▶ [Work instructions]:
From the entries below, copy exactly the lines from the one that contains "C4: 6.8uF (plus N7, minus +5V) -> none" through the one that contains "C202: none -> 15uF (+3V3, NET10)", both included, and only those.

▶ [Entries supplied]:
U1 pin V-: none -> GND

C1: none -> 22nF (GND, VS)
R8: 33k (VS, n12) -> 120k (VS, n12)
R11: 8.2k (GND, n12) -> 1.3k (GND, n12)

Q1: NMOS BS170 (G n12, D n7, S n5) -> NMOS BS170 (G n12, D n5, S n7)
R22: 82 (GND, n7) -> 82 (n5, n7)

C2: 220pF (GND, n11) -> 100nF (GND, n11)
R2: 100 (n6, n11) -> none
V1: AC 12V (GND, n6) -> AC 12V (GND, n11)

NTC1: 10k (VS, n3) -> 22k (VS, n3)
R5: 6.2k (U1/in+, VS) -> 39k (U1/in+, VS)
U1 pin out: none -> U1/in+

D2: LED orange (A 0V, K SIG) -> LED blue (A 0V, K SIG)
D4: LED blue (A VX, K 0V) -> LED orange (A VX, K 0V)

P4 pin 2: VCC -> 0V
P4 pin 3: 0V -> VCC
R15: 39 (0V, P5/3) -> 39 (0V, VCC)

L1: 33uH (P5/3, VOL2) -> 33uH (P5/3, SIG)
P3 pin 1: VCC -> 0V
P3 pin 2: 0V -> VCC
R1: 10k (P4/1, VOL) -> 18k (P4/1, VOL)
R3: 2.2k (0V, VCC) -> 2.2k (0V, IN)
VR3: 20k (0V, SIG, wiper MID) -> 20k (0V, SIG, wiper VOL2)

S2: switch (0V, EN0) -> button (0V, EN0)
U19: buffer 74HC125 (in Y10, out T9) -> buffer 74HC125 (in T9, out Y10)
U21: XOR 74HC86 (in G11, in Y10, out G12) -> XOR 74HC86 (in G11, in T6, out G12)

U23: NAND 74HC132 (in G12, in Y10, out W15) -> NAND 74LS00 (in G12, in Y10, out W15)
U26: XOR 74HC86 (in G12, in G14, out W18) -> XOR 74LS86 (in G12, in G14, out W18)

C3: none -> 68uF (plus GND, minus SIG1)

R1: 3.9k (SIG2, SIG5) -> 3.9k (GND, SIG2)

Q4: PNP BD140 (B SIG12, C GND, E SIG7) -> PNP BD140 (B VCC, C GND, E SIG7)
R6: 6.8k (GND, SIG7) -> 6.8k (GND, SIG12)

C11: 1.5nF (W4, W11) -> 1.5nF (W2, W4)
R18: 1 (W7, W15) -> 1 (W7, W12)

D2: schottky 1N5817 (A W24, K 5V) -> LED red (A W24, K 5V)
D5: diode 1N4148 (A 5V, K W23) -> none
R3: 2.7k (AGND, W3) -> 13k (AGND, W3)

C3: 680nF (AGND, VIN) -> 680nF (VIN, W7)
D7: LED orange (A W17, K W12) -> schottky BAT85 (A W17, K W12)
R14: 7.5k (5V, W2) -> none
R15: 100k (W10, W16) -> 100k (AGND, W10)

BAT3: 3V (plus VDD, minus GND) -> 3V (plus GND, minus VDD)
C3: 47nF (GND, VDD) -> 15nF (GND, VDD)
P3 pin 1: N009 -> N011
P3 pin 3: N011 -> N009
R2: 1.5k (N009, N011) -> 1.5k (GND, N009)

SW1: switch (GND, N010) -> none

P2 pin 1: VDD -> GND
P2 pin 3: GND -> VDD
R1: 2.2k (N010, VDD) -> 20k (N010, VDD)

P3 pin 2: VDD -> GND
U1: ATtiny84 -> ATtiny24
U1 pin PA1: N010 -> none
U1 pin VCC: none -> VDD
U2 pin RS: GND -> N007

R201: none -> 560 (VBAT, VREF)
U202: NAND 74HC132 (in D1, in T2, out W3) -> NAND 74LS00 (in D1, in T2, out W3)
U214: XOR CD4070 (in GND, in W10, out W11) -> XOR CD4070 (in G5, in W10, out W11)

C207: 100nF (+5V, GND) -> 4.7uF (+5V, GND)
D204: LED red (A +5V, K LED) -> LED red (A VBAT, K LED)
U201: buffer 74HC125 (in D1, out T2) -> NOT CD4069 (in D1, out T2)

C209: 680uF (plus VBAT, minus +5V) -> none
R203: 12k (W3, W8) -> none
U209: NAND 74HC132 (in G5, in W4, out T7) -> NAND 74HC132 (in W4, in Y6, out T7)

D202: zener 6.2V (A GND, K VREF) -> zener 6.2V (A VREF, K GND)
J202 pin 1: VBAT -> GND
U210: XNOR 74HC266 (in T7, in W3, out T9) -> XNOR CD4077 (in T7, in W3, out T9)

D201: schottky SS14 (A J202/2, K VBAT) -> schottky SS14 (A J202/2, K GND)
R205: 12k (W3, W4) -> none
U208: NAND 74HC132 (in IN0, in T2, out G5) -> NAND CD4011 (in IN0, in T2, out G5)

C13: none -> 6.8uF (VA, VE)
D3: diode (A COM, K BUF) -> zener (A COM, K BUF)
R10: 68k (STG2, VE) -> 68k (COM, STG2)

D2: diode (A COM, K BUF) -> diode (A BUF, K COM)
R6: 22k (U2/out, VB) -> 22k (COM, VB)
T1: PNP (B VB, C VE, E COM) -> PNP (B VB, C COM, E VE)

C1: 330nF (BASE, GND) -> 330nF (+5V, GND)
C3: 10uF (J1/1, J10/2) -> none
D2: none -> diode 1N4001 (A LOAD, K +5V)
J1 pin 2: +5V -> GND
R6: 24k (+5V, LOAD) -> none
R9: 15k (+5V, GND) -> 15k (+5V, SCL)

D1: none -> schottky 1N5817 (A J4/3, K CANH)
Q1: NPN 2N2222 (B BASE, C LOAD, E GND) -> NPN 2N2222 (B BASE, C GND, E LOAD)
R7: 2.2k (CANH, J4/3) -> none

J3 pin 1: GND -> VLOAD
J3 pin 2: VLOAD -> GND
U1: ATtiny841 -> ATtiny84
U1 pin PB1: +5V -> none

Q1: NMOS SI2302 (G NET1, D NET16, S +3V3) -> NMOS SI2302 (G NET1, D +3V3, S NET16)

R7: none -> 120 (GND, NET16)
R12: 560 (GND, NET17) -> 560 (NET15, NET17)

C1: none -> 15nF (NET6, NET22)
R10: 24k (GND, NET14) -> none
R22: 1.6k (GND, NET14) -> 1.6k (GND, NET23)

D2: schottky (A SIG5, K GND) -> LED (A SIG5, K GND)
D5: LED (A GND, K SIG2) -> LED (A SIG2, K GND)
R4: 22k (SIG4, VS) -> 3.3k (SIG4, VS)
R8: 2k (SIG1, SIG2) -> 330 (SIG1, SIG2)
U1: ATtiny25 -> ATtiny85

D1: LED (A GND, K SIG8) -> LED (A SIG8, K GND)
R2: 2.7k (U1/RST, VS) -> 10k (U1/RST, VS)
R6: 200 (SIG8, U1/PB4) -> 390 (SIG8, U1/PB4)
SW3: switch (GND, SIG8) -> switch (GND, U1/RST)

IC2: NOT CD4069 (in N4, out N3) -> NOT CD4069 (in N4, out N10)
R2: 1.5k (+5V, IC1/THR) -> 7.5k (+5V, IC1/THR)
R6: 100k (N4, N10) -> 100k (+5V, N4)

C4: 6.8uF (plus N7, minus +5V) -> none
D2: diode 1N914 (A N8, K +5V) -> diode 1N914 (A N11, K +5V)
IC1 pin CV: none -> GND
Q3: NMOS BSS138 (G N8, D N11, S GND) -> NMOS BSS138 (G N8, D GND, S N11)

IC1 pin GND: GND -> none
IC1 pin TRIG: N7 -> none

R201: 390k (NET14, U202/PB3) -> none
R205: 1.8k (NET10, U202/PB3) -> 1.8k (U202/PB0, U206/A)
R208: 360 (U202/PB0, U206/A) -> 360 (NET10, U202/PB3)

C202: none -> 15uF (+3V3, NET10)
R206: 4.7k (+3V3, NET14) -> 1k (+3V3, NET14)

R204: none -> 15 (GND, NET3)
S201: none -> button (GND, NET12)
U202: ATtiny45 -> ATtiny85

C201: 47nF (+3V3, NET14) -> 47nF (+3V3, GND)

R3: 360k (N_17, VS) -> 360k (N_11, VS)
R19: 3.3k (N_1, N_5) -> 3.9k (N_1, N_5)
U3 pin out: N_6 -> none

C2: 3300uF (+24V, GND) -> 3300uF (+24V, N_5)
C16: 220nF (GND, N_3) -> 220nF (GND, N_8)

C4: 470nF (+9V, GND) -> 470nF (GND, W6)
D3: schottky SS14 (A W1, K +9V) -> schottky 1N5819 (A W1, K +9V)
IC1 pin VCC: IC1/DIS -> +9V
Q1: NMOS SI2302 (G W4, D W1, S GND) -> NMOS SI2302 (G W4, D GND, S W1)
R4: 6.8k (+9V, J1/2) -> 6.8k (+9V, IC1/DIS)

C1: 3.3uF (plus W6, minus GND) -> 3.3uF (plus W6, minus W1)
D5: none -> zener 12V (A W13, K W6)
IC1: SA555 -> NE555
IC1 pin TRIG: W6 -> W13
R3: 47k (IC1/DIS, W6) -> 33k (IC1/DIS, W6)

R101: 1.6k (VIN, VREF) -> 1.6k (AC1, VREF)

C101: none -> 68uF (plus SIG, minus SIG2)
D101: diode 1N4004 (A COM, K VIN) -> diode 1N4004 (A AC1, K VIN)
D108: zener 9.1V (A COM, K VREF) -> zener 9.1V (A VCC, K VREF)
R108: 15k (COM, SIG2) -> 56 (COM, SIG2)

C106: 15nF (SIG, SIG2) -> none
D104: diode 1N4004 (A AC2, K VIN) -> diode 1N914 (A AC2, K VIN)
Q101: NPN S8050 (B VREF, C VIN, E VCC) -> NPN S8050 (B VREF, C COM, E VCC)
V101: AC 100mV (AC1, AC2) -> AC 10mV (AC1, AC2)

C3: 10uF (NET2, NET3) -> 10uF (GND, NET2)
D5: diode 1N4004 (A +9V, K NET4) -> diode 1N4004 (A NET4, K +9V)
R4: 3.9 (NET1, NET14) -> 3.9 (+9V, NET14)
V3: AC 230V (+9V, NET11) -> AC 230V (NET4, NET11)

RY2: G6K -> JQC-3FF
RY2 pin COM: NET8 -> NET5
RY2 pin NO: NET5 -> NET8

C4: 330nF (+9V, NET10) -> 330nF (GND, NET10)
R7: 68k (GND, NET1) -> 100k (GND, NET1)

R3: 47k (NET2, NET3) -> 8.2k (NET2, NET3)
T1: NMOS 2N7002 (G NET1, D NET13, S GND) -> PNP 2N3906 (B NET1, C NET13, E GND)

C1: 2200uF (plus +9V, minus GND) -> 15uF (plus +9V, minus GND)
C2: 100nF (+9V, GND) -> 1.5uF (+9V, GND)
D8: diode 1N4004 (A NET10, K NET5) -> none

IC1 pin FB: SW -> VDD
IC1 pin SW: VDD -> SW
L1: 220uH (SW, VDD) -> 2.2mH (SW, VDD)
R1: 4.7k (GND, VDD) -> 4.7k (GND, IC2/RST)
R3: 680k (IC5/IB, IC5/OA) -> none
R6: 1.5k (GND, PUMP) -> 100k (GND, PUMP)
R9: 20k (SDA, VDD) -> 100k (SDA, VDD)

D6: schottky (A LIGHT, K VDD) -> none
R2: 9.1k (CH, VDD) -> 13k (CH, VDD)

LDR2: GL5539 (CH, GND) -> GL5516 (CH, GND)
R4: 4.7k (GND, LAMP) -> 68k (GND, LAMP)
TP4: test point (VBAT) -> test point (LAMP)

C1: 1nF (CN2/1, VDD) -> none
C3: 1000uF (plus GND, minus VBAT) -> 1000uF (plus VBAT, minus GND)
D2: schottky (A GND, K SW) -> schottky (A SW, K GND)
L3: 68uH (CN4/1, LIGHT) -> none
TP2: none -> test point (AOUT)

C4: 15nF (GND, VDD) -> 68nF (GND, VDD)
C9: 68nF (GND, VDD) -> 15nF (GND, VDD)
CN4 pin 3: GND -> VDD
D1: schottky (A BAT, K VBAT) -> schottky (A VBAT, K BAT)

▶ [Response for this exercise]:
C4: 6.8uF (plus N7, minus +5V) -> none
D2: diode 1N914 (A N8, K +5V) -> diode 1N914 (A N11, K +5V)
IC1 pin CV: none -> GND
Q3: NMOS BSS138 (G N8, D N11, S GND) -> NMOS BSS138 (G N8, D GND, S N11)

IC1 pin GND: GND -> none
IC1 pin TRIG: N7 -> none

R201: 390k (NET14, U202/PB3) -> none
R205: 1.8k (NET10, U202/PB3) -> 1.8k (U202/PB0, U206/A)
R208: 360 (U202/PB0, U206/A) -> 360 (NET10, U202/PB3)

C202: none -> 15uF (+3V3, NET10)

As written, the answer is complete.